> _SOURCE MATERIAL_:
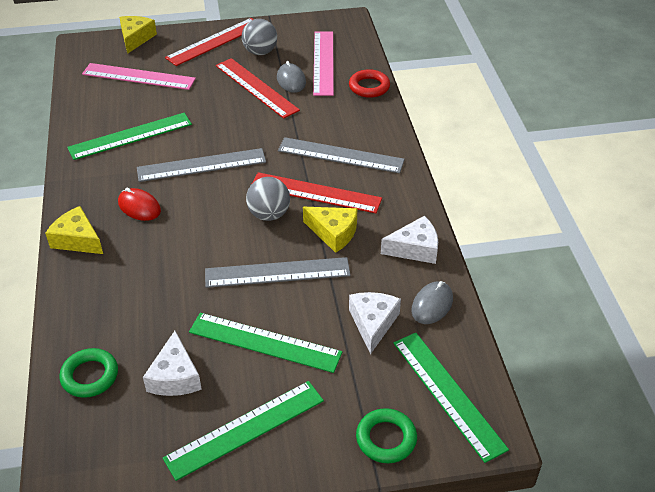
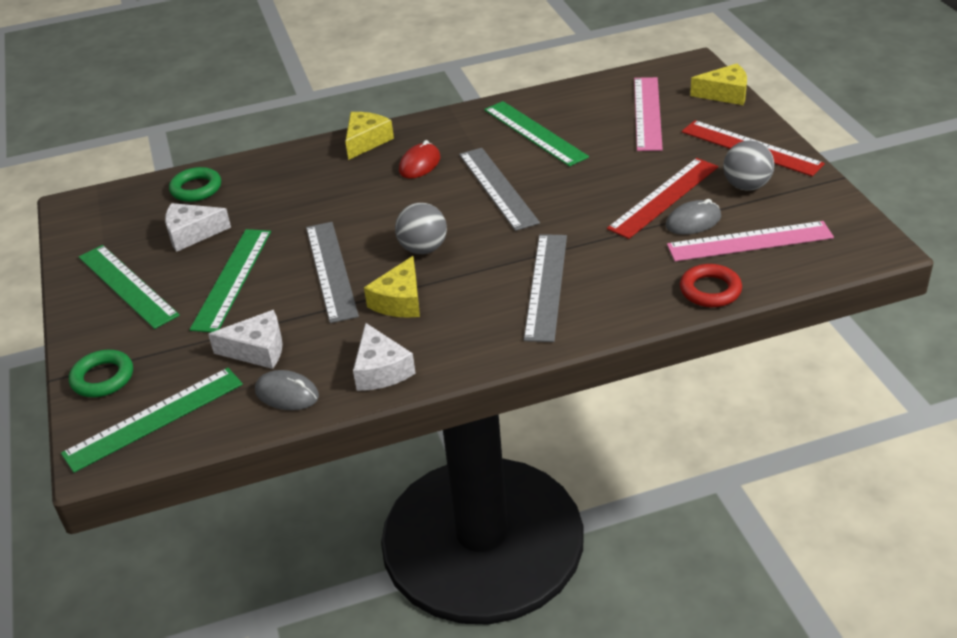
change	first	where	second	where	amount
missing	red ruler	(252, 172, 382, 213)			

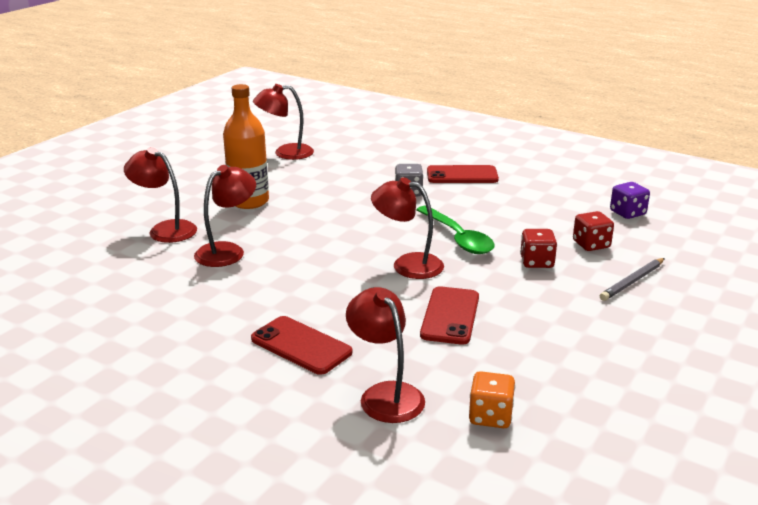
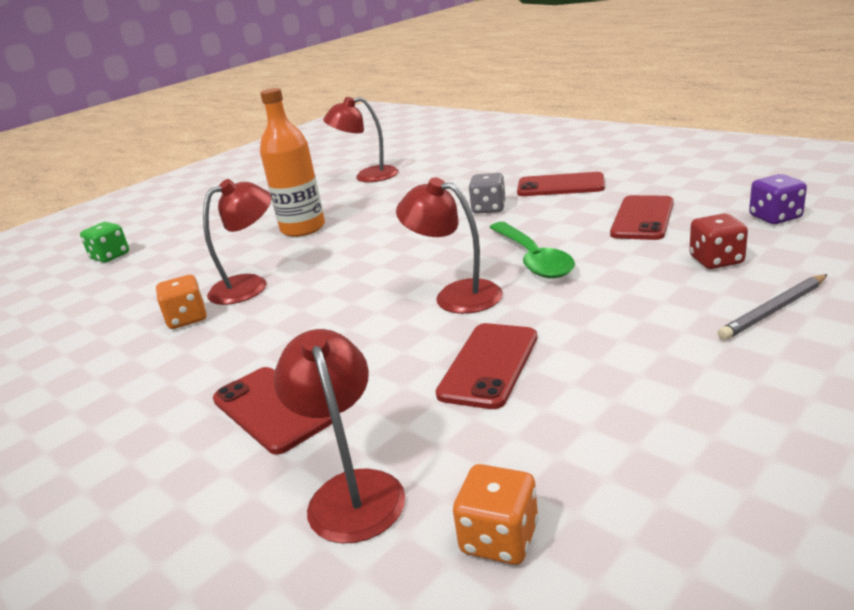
change	first	where	second	where	amount
missing	red reading lamp	(124, 147, 197, 243)			
missing	red game die	(520, 229, 557, 268)			
appeared			green game die	(80, 222, 129, 263)	
appeared			orange-coloured game die	(156, 275, 207, 329)	
appeared			red smartphone	(610, 195, 674, 240)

> _WORK REQUEST_: Restating the data word for word is the task, and pictures are to be omitted.

> _THE COMPLETED TASK_:
change	first	where	second	where	amount
missing	red ruler	(252, 172, 382, 213)			

change	first	where	second	where	amount
missing	red reading lamp	(124, 147, 197, 243)			
missing	red game die	(520, 229, 557, 268)			
appeared			green game die	(80, 222, 129, 263)	
appeared			orange-coloured game die	(156, 275, 207, 329)	
appeared			red smartphone	(610, 195, 674, 240)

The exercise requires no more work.